* [Requirements]
Count the lines in the entries below that contain the string "kern", with case counting, and give only the number.

* [Data for processing]
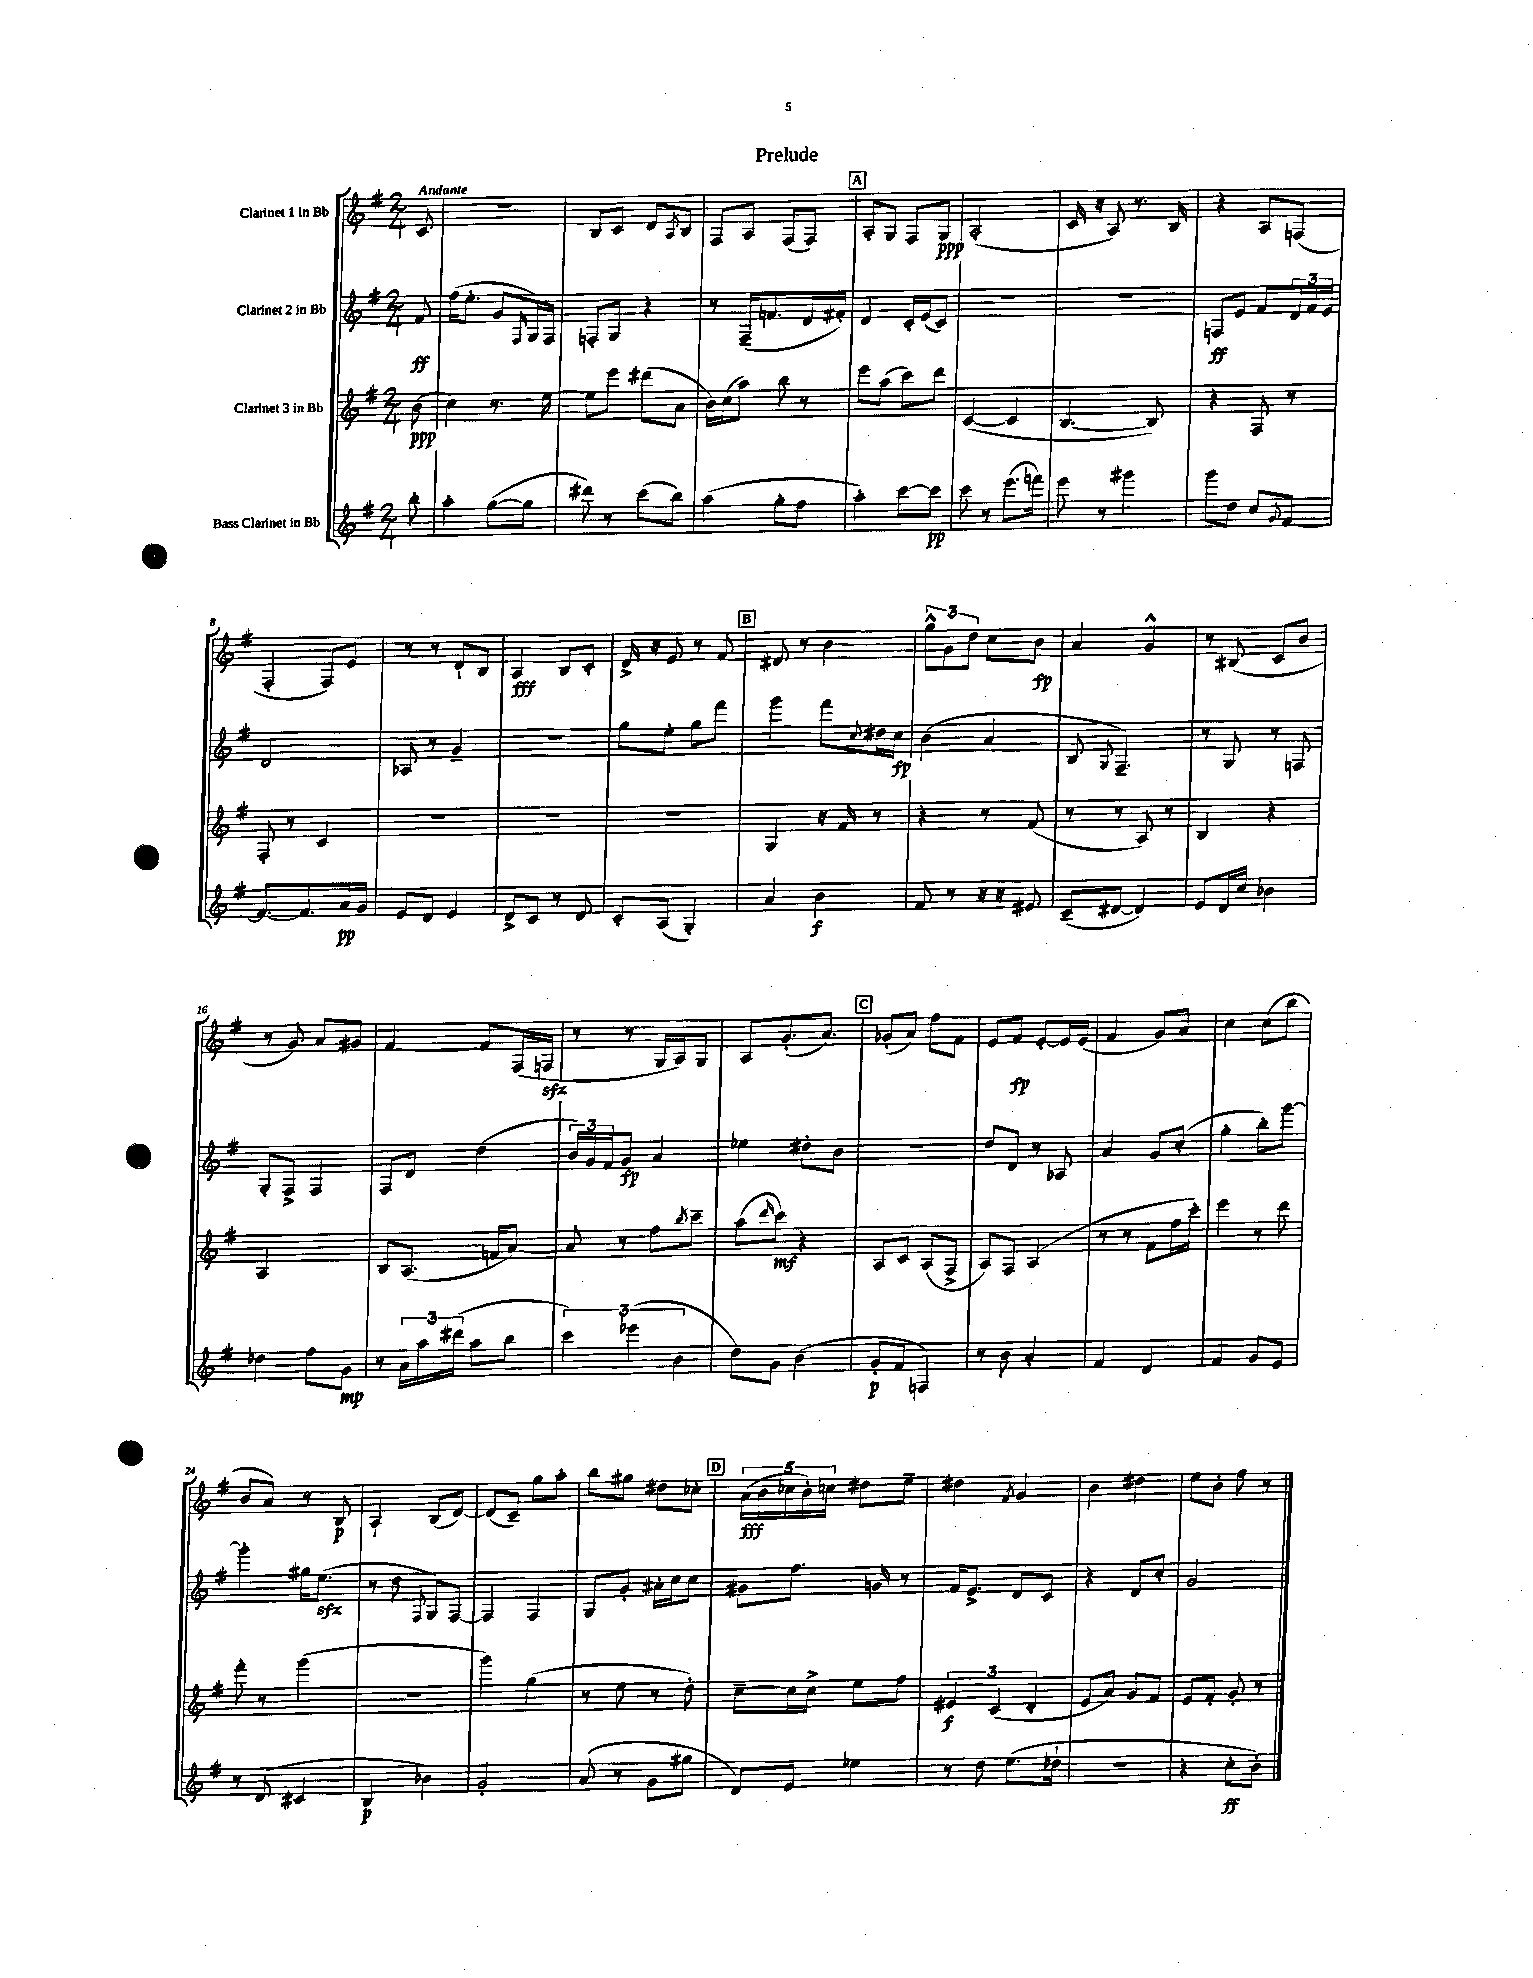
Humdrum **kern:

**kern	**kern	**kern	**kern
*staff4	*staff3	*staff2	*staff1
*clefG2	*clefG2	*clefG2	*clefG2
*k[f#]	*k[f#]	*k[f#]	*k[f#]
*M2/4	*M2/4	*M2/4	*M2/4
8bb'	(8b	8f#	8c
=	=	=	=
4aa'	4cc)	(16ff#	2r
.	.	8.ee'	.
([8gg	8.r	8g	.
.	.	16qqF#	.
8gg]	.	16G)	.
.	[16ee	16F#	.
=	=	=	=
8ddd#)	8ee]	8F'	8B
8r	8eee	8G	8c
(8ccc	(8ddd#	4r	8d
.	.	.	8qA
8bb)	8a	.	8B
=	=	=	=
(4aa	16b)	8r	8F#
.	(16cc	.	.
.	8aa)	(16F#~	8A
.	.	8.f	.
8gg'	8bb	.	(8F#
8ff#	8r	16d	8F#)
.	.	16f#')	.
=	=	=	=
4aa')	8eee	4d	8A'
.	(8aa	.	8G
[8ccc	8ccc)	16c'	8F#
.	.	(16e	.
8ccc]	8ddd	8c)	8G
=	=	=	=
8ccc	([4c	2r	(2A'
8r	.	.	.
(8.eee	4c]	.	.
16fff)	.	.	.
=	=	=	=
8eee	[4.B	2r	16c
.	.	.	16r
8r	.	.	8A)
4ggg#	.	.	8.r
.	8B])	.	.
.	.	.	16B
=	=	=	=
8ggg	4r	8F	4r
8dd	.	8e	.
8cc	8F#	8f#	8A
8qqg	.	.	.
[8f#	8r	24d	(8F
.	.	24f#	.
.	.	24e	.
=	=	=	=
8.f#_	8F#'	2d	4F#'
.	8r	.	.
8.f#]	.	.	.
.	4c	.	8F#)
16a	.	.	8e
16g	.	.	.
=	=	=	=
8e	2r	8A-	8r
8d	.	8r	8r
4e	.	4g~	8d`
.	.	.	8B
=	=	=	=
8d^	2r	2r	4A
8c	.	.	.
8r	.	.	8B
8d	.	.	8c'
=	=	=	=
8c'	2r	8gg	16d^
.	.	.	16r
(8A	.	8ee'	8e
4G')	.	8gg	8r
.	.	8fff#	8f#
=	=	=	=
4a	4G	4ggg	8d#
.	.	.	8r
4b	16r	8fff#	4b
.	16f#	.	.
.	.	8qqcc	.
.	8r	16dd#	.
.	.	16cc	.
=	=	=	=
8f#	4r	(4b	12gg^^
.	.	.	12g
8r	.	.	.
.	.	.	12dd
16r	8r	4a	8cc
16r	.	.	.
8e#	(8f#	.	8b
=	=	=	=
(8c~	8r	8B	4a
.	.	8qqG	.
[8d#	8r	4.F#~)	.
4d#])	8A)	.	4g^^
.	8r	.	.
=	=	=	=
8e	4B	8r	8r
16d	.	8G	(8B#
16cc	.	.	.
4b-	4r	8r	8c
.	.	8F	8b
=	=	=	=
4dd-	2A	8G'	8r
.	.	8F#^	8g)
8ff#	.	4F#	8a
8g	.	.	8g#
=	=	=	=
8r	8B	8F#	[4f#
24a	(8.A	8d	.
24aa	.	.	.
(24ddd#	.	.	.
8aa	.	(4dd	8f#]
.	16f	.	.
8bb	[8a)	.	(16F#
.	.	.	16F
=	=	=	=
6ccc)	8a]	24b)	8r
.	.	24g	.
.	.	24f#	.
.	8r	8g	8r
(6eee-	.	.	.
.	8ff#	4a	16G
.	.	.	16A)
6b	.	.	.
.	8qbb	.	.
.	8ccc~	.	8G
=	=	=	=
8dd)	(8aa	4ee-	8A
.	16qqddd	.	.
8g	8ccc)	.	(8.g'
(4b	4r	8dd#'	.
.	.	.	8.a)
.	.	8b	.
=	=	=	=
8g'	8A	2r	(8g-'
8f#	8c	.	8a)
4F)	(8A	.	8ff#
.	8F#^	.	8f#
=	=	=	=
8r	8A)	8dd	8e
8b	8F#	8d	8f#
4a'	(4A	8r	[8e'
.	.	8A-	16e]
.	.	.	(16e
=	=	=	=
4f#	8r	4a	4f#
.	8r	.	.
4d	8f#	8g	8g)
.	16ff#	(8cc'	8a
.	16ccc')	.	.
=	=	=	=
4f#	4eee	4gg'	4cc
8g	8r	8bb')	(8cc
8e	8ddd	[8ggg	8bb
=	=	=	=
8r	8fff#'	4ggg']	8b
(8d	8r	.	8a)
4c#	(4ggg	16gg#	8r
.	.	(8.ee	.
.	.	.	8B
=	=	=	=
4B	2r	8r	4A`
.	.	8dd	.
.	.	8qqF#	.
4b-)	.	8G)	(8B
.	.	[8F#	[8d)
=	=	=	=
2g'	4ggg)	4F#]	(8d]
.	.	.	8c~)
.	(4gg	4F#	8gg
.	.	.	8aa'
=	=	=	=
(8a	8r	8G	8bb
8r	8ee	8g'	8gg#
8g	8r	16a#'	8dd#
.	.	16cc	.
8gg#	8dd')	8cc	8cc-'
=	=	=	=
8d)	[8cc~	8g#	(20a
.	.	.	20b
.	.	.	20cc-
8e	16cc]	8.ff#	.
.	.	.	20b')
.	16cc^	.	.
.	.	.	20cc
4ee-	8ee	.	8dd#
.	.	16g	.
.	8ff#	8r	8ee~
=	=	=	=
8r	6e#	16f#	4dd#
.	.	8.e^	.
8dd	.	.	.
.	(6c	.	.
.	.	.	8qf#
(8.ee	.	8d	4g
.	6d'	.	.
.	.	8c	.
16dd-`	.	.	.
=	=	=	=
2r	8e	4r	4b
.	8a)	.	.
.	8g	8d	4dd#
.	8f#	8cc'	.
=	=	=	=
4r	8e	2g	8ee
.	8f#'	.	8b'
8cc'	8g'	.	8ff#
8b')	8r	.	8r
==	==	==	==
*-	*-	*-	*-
--
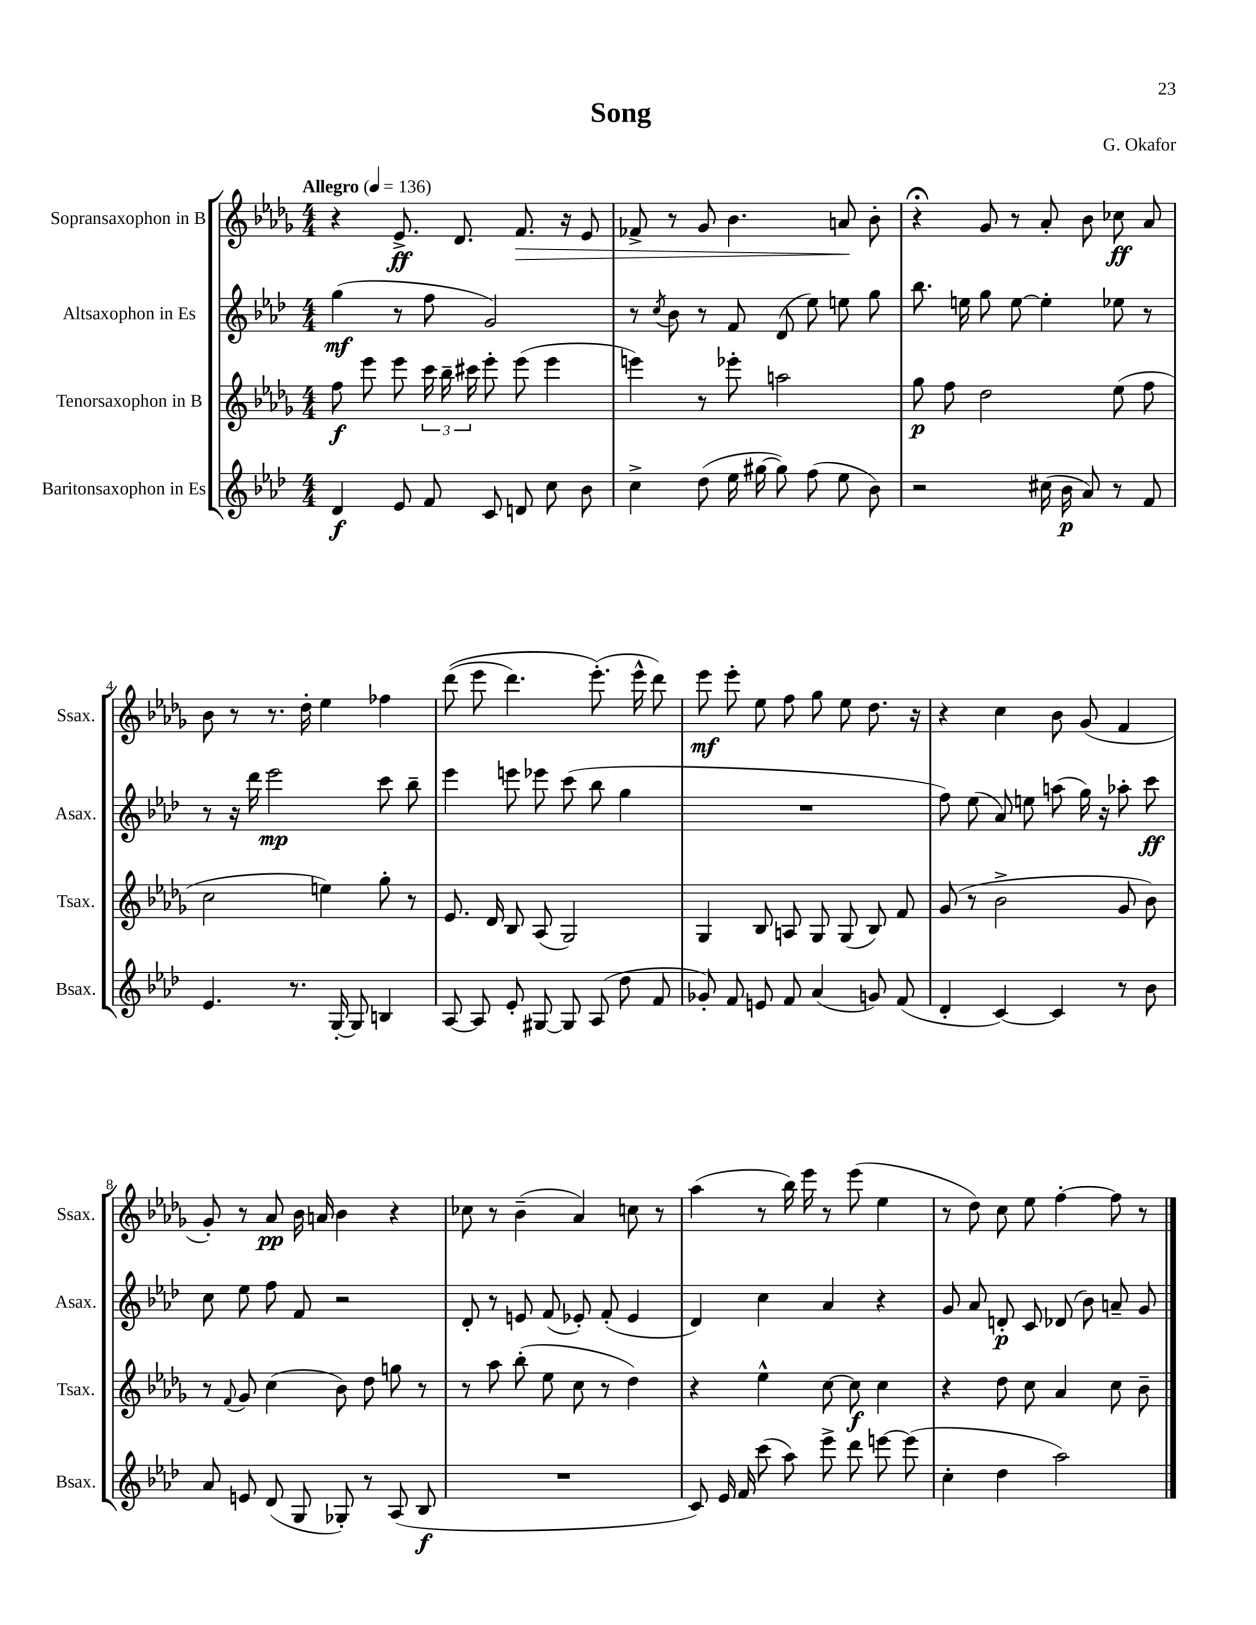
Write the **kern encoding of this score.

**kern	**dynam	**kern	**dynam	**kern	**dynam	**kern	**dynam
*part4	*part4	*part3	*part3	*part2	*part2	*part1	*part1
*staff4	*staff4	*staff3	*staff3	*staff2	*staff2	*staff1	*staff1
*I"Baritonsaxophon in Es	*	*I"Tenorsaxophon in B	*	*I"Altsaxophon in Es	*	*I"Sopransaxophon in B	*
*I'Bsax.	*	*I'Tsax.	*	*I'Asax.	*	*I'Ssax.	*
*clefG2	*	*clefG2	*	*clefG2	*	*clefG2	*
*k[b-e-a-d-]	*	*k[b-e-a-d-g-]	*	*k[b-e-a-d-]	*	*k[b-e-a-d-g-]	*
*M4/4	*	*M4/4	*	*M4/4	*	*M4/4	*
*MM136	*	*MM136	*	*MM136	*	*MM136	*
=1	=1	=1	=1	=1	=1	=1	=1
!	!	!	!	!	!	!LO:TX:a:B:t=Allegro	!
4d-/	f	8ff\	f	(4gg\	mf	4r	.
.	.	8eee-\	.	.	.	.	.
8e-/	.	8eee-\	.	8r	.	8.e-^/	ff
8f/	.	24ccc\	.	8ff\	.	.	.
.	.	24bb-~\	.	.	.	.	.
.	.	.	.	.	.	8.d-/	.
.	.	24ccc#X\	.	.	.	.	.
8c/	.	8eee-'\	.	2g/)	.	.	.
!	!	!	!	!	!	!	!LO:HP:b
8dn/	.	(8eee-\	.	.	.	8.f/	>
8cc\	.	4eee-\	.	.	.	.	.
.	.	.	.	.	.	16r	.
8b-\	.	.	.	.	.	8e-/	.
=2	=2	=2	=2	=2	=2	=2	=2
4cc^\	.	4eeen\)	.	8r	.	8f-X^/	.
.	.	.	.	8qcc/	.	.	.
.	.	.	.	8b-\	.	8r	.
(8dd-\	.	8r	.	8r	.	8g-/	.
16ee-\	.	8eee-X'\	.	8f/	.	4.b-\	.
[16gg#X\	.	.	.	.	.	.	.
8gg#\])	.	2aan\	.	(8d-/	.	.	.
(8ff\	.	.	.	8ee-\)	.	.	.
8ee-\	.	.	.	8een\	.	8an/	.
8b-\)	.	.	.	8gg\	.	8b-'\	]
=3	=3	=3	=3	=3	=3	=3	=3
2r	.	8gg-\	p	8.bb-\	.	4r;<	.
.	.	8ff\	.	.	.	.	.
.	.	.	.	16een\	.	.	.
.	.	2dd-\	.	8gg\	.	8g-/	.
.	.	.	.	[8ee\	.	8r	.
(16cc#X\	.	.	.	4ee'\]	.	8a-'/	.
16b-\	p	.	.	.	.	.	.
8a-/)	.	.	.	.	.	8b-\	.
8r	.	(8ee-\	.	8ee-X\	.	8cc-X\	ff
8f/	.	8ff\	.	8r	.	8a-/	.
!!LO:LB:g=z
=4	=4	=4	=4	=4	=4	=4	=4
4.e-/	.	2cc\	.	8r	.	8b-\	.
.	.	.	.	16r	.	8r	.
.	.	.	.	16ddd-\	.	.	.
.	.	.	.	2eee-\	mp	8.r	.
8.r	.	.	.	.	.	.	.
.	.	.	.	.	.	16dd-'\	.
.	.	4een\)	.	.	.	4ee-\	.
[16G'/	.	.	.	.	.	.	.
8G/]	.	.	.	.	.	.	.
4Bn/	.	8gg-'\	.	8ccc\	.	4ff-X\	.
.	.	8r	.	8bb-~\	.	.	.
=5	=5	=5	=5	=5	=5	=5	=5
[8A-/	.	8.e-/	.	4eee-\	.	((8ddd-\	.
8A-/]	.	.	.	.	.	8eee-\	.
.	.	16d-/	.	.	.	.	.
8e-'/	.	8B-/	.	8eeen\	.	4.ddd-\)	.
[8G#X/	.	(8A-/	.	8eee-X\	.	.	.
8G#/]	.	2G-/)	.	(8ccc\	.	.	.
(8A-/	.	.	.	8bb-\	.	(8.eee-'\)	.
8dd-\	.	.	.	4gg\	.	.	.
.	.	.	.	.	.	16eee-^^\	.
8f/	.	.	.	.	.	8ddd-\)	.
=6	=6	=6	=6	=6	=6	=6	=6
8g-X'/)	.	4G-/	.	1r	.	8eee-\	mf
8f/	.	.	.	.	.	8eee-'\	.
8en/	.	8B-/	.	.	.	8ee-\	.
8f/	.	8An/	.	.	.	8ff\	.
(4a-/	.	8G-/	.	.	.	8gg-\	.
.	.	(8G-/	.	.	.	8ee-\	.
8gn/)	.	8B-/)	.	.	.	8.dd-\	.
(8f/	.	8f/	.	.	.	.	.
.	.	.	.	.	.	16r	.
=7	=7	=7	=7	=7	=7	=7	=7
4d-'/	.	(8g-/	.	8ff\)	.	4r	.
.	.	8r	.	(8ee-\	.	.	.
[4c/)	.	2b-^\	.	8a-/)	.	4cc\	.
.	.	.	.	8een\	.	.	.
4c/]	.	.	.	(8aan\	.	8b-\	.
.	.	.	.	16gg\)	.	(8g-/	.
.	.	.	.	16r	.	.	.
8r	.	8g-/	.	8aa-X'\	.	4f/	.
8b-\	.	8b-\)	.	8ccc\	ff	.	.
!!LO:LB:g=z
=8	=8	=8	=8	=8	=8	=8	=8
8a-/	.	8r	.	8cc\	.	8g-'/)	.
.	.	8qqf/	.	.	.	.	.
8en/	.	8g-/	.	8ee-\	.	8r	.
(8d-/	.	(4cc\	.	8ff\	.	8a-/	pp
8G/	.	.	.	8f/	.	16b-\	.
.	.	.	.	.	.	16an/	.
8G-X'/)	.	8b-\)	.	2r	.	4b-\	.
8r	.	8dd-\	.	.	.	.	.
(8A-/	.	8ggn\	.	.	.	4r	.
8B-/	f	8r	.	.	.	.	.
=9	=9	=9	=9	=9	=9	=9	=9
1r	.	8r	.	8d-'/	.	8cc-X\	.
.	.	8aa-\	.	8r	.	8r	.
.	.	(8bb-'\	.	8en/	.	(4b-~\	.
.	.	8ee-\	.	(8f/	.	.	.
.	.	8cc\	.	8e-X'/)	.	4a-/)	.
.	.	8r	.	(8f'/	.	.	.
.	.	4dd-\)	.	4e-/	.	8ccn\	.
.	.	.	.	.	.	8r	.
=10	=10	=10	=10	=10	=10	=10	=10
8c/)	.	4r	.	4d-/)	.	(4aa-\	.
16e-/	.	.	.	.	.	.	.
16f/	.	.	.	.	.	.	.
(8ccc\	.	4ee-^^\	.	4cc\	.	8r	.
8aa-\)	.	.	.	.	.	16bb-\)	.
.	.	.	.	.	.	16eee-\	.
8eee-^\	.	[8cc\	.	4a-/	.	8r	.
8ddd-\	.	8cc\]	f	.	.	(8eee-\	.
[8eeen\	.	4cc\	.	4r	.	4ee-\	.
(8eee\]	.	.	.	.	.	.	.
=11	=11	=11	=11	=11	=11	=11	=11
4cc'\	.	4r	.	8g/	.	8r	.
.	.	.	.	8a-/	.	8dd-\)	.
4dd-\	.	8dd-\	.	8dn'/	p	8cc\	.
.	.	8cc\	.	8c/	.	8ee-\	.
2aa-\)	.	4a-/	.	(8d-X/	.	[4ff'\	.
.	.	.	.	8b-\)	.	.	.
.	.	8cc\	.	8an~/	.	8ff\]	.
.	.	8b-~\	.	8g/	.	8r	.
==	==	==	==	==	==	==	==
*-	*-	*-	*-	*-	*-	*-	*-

* [Right answer]
4